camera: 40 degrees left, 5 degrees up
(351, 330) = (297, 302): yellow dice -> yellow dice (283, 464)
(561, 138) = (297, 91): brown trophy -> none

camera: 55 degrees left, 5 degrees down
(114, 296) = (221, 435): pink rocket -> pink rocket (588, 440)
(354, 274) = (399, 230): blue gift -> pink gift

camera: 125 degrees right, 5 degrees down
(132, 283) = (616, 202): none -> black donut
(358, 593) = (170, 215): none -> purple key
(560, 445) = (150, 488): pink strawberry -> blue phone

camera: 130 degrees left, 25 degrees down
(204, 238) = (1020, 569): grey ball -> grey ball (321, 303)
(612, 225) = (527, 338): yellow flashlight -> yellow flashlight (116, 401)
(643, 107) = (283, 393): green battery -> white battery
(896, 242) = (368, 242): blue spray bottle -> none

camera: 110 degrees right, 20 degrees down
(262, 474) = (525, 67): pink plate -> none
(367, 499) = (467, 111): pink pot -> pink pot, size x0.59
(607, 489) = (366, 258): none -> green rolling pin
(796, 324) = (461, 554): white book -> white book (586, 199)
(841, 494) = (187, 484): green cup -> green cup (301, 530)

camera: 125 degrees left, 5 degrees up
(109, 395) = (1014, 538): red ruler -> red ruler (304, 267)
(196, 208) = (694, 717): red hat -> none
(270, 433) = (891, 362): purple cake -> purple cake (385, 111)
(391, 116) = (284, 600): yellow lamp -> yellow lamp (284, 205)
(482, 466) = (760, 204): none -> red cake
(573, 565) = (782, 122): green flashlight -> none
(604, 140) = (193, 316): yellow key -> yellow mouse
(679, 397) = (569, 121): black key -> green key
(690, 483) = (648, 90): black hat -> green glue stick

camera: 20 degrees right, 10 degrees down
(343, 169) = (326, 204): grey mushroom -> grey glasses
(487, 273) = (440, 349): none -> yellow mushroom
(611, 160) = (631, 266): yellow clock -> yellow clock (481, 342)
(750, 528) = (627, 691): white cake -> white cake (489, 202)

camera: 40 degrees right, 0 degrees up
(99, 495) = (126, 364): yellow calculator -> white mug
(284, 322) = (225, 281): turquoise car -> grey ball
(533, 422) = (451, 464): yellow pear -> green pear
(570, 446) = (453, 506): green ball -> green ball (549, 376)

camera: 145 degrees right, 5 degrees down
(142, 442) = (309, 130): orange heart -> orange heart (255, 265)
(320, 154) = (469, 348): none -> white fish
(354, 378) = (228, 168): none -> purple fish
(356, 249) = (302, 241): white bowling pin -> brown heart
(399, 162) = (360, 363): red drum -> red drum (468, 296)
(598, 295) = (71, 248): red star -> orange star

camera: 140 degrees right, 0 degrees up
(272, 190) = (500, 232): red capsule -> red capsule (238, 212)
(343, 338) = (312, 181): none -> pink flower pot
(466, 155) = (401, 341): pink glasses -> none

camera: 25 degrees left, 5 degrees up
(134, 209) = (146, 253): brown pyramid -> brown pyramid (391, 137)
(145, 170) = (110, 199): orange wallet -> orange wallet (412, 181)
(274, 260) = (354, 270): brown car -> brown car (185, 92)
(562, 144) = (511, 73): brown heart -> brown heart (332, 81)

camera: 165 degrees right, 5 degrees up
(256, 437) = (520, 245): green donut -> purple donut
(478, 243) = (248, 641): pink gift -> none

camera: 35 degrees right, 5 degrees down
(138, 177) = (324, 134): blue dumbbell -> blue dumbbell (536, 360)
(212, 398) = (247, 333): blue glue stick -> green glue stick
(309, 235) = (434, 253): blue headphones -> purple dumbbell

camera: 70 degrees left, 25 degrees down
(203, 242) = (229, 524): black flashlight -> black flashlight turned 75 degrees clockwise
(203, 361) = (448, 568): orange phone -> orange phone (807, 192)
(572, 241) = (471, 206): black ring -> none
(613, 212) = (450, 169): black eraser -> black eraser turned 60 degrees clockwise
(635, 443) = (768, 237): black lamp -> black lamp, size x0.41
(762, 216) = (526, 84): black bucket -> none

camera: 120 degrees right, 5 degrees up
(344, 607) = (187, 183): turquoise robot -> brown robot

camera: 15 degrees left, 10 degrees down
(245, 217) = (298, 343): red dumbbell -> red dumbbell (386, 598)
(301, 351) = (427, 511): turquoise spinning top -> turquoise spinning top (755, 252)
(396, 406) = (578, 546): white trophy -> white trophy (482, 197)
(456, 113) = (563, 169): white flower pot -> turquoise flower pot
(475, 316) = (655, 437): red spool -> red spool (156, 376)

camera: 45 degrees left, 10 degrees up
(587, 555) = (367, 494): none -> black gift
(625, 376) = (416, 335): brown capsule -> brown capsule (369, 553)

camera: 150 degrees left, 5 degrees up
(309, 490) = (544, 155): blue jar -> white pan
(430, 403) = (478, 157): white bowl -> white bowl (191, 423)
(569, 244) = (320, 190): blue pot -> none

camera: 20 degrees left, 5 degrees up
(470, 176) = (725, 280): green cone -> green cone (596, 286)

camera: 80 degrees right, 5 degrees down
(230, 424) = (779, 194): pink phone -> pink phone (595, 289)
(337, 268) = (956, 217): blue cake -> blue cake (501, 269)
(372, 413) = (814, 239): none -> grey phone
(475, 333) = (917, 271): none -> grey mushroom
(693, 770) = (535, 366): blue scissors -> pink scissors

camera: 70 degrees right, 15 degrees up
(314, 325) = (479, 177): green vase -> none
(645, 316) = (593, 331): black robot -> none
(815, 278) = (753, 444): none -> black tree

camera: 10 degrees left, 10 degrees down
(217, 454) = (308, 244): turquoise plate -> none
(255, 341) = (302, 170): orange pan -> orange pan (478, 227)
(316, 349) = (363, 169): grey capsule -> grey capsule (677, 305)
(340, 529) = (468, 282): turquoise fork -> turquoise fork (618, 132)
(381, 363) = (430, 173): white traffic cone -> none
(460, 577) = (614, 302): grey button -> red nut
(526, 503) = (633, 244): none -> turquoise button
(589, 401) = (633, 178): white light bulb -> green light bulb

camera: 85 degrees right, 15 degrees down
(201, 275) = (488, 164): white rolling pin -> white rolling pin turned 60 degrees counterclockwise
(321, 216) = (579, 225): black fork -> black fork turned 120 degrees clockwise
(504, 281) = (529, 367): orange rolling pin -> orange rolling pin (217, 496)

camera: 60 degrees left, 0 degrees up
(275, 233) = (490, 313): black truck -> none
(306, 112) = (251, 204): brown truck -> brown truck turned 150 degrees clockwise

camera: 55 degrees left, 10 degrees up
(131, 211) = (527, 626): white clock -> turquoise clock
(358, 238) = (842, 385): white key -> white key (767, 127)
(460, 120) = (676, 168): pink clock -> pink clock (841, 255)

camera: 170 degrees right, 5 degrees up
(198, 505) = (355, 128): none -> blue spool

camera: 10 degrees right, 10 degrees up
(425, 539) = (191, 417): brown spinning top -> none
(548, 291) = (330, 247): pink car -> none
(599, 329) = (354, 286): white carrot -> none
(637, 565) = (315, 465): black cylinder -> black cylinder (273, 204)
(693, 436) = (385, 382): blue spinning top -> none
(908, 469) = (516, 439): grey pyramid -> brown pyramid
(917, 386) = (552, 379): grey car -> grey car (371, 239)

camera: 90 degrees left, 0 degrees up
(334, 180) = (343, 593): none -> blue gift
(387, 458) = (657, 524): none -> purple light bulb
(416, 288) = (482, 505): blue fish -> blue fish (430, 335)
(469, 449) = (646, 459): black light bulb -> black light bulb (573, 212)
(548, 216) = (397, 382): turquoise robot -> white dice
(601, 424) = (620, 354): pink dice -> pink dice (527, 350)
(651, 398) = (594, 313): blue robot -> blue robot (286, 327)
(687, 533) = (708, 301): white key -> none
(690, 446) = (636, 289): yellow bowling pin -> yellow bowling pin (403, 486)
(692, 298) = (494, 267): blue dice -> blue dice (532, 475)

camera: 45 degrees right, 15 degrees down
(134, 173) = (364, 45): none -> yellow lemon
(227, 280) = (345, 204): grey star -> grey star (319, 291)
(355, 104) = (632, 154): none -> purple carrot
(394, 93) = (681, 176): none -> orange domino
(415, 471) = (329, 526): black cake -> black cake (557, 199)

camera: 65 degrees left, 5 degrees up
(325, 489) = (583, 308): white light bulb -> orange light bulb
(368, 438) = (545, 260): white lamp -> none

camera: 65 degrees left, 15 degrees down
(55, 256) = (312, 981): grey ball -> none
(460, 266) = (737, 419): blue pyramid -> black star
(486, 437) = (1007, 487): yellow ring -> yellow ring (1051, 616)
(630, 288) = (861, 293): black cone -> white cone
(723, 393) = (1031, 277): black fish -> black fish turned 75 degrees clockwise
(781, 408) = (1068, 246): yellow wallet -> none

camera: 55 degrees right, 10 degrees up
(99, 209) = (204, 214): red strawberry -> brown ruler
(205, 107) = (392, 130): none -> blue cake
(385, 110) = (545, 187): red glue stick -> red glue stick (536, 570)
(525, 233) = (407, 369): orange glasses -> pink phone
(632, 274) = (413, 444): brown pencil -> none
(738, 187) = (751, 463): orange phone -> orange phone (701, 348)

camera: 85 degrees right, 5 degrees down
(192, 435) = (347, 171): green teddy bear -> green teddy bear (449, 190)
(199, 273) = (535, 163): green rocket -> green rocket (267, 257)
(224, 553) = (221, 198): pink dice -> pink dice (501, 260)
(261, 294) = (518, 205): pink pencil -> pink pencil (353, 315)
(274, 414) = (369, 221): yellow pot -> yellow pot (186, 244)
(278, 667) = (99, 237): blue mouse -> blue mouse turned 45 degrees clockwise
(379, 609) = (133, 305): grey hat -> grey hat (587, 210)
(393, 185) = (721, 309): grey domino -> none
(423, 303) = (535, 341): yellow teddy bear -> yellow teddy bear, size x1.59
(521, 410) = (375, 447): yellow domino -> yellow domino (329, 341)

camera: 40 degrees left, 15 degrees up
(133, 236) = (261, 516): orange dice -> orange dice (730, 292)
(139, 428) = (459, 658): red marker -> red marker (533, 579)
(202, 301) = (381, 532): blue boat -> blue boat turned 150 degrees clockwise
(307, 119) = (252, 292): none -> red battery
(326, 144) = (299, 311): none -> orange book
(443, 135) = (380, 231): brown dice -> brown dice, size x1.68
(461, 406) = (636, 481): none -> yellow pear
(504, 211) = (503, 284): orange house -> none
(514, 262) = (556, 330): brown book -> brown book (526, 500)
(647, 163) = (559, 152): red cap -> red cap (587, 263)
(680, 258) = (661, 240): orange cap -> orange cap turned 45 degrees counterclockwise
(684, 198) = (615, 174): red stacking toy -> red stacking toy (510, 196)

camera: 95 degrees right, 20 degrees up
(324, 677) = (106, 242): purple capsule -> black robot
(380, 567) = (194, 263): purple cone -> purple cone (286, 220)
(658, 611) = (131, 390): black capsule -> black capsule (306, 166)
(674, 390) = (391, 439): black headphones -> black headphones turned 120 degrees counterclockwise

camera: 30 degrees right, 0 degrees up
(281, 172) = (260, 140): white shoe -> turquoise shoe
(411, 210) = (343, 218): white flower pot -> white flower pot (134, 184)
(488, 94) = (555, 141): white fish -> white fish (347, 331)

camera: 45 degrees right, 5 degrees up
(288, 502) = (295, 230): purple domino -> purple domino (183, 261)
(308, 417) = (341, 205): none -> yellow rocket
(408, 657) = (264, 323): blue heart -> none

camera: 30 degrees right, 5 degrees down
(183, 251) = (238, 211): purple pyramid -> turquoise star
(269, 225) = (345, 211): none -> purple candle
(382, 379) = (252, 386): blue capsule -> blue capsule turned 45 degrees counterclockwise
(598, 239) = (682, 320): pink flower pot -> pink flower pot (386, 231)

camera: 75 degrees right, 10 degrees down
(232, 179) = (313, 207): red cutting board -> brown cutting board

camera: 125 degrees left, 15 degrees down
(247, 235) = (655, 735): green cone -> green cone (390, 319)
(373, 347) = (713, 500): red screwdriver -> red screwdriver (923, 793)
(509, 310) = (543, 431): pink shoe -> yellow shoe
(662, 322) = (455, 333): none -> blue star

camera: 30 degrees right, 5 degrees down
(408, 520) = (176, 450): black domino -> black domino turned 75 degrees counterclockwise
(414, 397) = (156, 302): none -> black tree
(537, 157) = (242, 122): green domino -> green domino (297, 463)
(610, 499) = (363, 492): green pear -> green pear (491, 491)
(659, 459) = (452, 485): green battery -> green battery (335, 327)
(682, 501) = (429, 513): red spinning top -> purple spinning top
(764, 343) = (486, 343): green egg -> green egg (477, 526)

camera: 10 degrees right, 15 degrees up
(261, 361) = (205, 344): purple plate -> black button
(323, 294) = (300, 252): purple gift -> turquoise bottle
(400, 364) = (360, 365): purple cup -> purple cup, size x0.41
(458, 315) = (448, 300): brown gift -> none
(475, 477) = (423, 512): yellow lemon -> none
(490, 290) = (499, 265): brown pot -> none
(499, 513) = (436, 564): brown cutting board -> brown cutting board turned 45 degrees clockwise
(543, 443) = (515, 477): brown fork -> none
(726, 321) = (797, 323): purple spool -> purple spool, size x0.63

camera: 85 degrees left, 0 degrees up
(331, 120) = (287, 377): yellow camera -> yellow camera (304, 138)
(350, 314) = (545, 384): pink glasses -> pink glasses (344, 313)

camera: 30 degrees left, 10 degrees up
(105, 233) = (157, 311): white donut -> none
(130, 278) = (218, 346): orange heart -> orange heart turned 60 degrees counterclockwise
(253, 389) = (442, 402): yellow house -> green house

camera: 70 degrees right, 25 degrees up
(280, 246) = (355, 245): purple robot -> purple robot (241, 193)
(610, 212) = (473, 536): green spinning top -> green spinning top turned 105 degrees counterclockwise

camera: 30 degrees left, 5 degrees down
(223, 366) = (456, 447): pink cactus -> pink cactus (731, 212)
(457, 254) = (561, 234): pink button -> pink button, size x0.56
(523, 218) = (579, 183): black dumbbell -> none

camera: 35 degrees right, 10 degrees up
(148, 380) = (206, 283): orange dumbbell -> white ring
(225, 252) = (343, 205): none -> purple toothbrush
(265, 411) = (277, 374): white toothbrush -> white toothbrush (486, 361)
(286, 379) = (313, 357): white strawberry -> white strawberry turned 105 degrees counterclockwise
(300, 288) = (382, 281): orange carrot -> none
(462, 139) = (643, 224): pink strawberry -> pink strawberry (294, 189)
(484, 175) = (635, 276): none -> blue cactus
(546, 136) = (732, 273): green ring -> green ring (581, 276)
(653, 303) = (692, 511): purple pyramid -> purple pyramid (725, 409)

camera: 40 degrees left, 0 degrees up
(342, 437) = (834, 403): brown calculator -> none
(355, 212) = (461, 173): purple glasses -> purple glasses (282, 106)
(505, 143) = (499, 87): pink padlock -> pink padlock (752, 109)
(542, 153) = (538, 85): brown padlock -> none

______________________________

▶ Directions
Using only the listing above, restate exactly the lines from the line containing "(662, 322) = (455, 333): none -> blue star" through the line containing "(537, 157) = (242, 122): green", both included.

▶ Written answer
(662, 322) = (455, 333): none -> blue star

camera: 30 degrees right, 5 degrees down
(408, 520) = (176, 450): black domino -> black domino turned 75 degrees counterclockwise
(414, 397) = (156, 302): none -> black tree
(537, 157) = (242, 122): green domino -> green domino (297, 463)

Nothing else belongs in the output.